• [PROBLEM TO WORK ON]: The answer consists solely of the listing's lines from the first through the line containing "myszka/brązowy | <710,529>", each reproduced exactly.

• [DATASET RECORDS]:
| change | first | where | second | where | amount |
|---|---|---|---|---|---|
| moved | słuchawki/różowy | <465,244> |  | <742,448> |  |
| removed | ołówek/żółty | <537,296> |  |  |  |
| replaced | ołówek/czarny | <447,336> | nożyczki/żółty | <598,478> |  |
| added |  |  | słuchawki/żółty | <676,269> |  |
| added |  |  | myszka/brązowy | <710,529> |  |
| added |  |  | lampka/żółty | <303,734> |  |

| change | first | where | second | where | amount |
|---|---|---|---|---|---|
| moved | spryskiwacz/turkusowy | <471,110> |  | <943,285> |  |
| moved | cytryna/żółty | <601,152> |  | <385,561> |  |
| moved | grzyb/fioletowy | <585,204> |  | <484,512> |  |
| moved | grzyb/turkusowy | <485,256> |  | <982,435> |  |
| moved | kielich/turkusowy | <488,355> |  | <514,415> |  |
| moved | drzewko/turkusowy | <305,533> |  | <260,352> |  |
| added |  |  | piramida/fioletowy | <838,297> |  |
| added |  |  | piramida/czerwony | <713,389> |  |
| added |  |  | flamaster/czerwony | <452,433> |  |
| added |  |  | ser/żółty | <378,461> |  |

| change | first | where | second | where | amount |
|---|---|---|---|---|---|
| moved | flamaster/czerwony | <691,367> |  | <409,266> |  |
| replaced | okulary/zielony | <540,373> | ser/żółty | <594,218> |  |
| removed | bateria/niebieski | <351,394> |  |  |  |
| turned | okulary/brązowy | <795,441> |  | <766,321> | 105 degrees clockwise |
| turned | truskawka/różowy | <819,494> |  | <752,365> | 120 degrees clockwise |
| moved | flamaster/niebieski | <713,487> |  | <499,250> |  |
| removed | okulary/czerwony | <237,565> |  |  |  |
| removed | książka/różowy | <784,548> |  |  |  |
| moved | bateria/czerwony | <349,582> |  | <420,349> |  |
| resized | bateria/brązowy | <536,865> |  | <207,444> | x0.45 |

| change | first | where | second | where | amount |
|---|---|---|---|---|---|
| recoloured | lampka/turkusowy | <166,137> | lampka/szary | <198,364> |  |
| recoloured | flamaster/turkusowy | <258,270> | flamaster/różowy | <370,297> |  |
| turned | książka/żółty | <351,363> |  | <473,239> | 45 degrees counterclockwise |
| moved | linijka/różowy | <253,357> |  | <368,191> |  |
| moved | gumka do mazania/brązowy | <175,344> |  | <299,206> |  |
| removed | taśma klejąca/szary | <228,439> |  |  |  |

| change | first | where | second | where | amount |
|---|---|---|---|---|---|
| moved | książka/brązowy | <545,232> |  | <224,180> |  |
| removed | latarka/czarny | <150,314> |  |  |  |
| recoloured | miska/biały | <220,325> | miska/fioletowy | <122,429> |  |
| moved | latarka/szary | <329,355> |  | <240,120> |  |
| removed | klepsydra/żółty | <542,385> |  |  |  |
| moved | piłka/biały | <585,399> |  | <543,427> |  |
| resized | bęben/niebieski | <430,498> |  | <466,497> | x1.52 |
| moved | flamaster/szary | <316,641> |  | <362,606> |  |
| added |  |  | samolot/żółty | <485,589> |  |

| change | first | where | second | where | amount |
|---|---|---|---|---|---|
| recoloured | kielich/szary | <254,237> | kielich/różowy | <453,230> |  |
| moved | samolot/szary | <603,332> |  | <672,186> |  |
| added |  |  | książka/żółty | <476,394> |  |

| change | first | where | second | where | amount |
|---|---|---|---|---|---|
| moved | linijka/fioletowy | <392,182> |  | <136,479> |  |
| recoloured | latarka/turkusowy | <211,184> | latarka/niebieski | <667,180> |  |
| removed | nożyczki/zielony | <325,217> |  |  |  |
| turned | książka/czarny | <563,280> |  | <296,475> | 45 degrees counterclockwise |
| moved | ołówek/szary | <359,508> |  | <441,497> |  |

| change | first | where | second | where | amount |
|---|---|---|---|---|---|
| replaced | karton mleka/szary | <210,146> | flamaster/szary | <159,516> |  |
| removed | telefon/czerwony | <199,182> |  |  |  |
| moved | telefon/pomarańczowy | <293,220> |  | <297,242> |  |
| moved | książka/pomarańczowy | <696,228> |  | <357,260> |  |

• [THE COMPLETED TASK]:
| change | first | where | second | where | amount |
|---|---|---|---|---|---|
| moved | słuchawki/różowy | <465,244> |  | <742,448> |  |
| removed | ołówek/żółty | <537,296> |  |  |  |
| replaced | ołówek/czarny | <447,336> | nożyczki/żółty | <598,478> |  |
| added |  |  | słuchawki/żółty | <676,269> |  |
| added |  |  | myszka/brązowy | <710,529> |  |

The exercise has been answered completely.